WHAT THE TASK ASKS:
An exact reproduction of the entries is needed. Keep all pictures out of it.

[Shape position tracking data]
▬▬▬

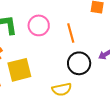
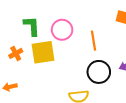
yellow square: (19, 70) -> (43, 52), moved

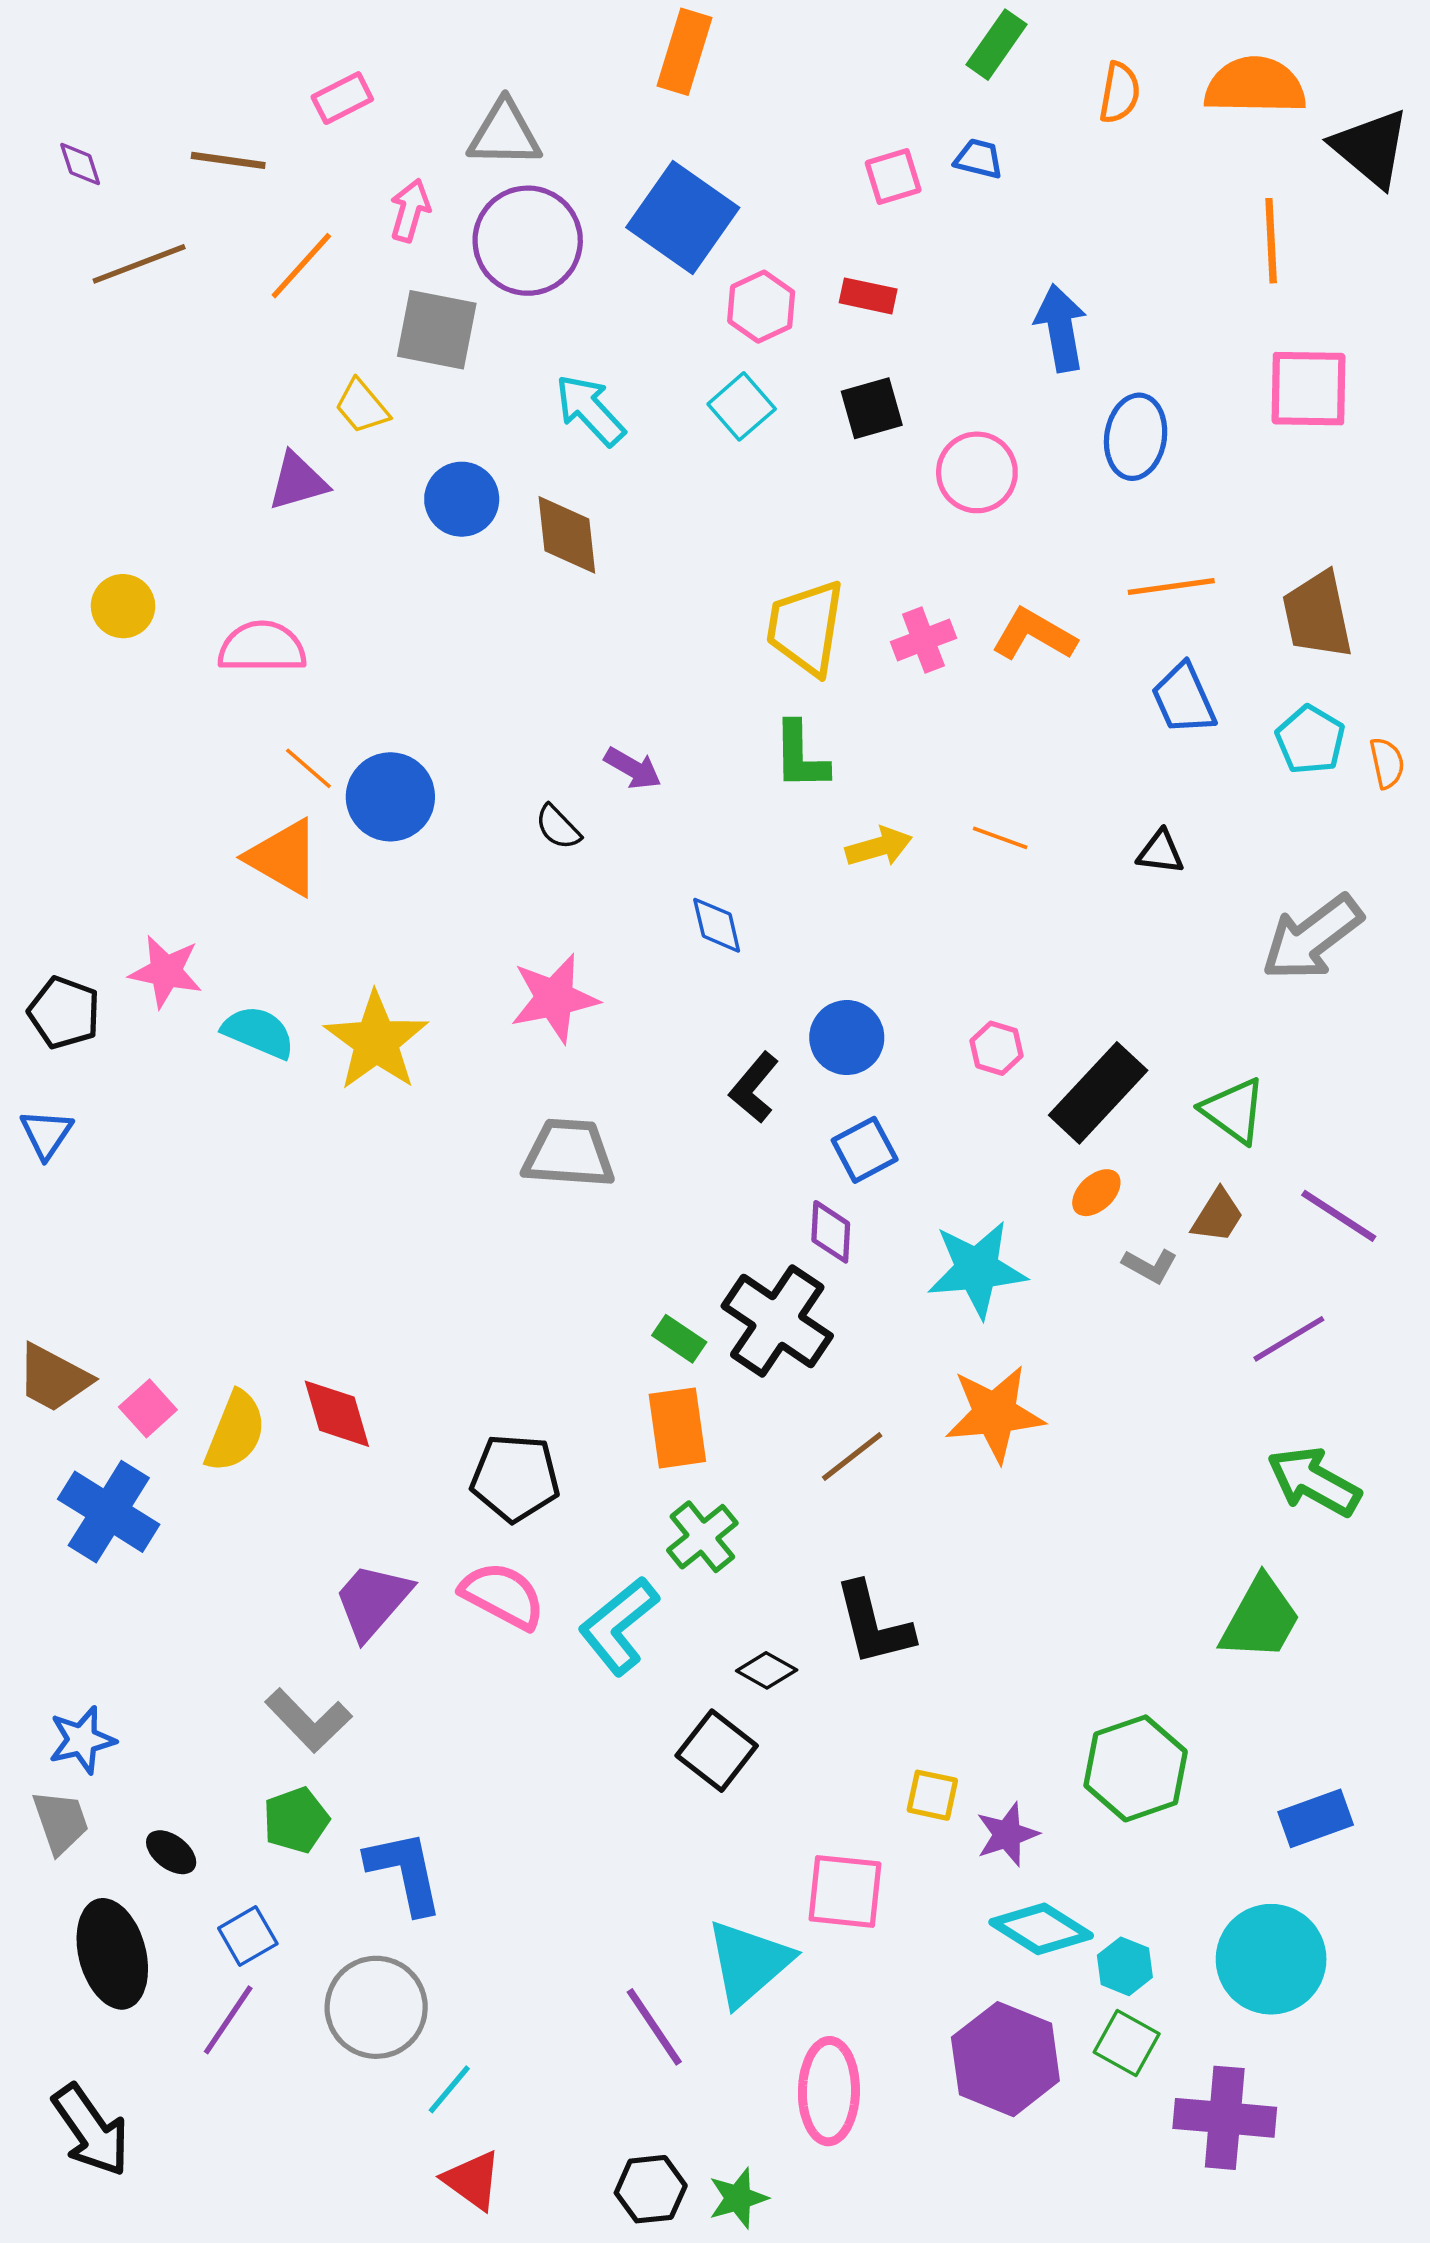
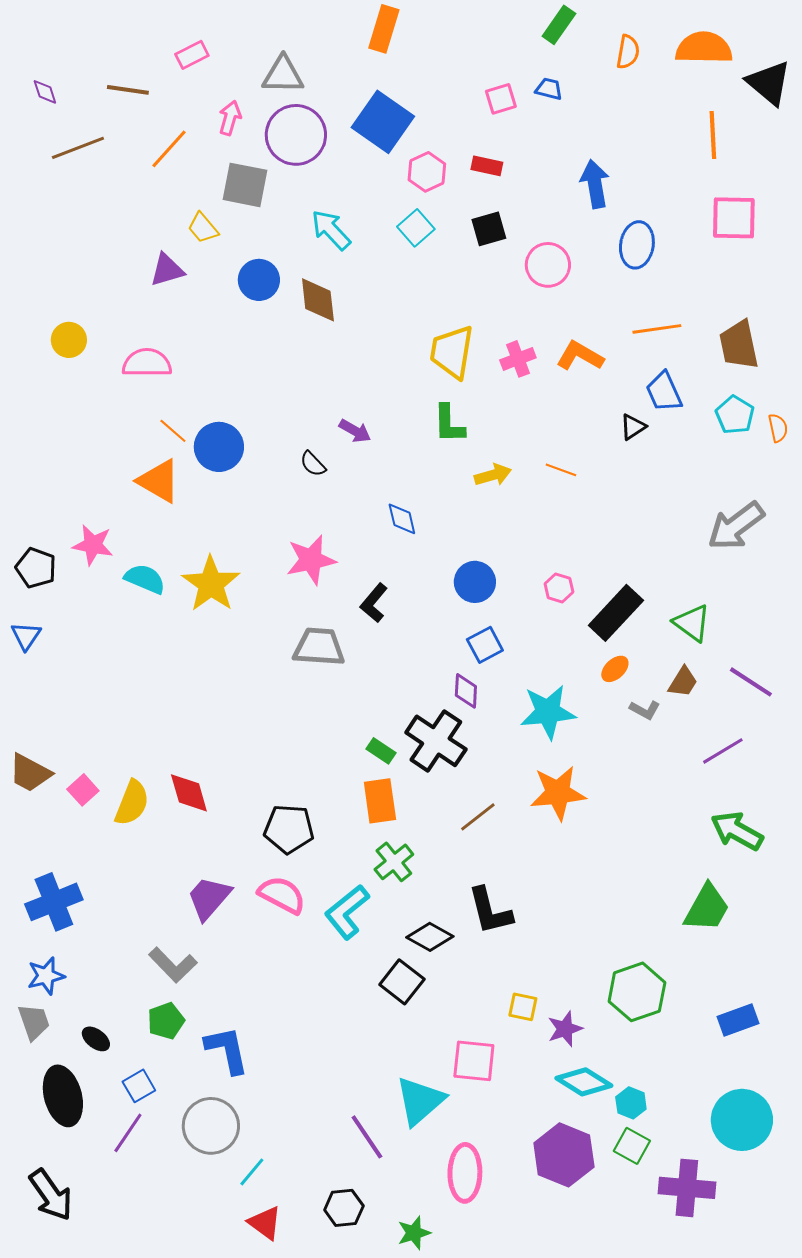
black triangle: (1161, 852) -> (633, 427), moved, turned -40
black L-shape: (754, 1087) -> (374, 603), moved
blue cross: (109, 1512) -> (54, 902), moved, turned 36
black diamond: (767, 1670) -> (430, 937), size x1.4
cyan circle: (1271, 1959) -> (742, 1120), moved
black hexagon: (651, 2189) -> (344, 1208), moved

▬▬▬

RESPONSE FOR THIS EXERCISE:
yellow square: (19, 70) -> (43, 52), moved

black triangle: (1161, 852) -> (633, 427), moved, turned -40
black L-shape: (754, 1087) -> (374, 603), moved
blue cross: (109, 1512) -> (54, 902), moved, turned 36
black diamond: (767, 1670) -> (430, 937), size x1.4
cyan circle: (1271, 1959) -> (742, 1120), moved
black hexagon: (651, 2189) -> (344, 1208), moved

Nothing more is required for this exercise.